*Task goal:* Every line below is to be set down again exactly; any image stays out.

*** Given data Section Begins ***

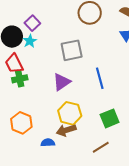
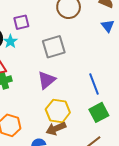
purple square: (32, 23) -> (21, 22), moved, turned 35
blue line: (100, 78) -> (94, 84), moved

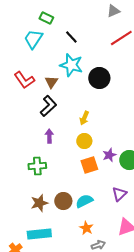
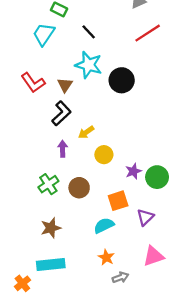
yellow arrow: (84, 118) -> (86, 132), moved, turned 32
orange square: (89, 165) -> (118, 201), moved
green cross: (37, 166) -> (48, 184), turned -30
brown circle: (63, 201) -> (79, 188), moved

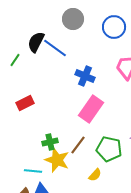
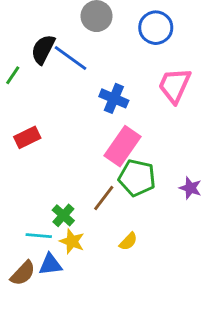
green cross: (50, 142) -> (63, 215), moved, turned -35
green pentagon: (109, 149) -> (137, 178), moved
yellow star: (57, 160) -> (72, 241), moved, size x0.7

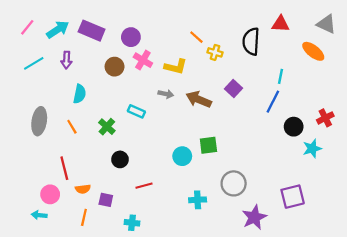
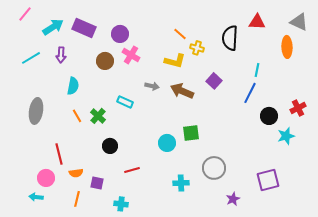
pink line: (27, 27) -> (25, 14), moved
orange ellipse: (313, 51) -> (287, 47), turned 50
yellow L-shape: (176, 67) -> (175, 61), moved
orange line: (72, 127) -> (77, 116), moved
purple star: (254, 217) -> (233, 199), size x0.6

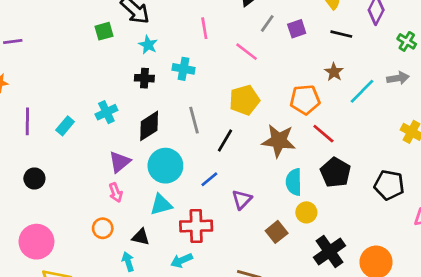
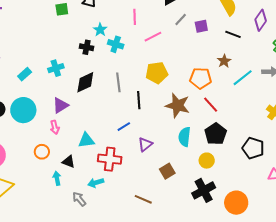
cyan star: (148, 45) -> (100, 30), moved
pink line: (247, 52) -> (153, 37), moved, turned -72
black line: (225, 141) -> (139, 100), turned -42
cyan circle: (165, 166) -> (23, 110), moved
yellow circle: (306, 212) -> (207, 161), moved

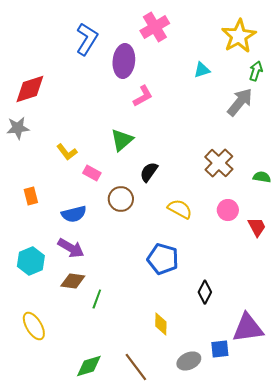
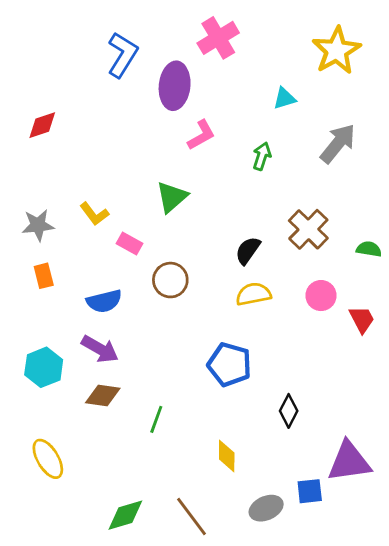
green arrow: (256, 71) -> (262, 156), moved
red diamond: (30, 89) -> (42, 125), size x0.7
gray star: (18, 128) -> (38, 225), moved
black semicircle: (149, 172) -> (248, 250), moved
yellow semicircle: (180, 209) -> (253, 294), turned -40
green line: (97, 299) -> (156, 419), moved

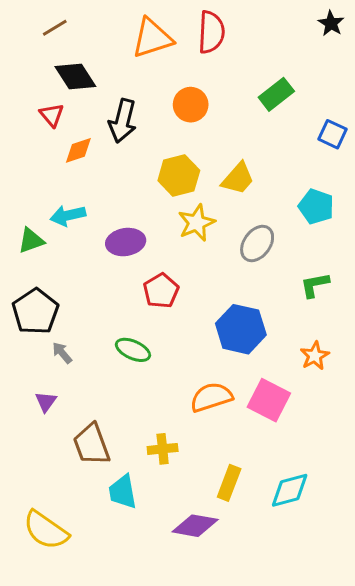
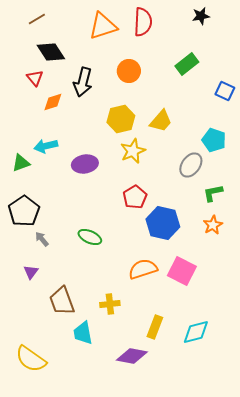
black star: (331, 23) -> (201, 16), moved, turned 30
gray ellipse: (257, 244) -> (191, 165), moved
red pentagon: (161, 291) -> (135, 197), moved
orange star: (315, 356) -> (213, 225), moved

*** Given data Section Ends ***

*Written answer:*
purple square: (32, 23) -> (21, 22), moved, turned 35
blue line: (100, 78) -> (94, 84), moved

yellow arrow: (84, 118) -> (86, 132), moved, turned 32
orange square: (89, 165) -> (118, 201), moved
green cross: (37, 166) -> (48, 184), turned -30
brown circle: (63, 201) -> (79, 188), moved

green cross: (50, 142) -> (63, 215), moved, turned -35
green pentagon: (109, 149) -> (137, 178), moved
yellow star: (57, 160) -> (72, 241), moved, size x0.7

pink line: (27, 27) -> (25, 14), moved
orange ellipse: (313, 51) -> (287, 47), turned 50
yellow L-shape: (176, 67) -> (175, 61), moved
orange line: (72, 127) -> (77, 116), moved
purple star: (254, 217) -> (233, 199), size x0.6

cyan star: (148, 45) -> (100, 30), moved
pink line: (247, 52) -> (153, 37), moved, turned -72
black line: (225, 141) -> (139, 100), turned -42
cyan circle: (165, 166) -> (23, 110), moved
yellow circle: (306, 212) -> (207, 161), moved

green arrow: (256, 71) -> (262, 156), moved
red diamond: (30, 89) -> (42, 125), size x0.7
gray star: (18, 128) -> (38, 225), moved
black semicircle: (149, 172) -> (248, 250), moved
yellow semicircle: (180, 209) -> (253, 294), turned -40
green line: (97, 299) -> (156, 419), moved

black star: (331, 23) -> (201, 16), moved, turned 30
gray ellipse: (257, 244) -> (191, 165), moved
red pentagon: (161, 291) -> (135, 197), moved
orange star: (315, 356) -> (213, 225), moved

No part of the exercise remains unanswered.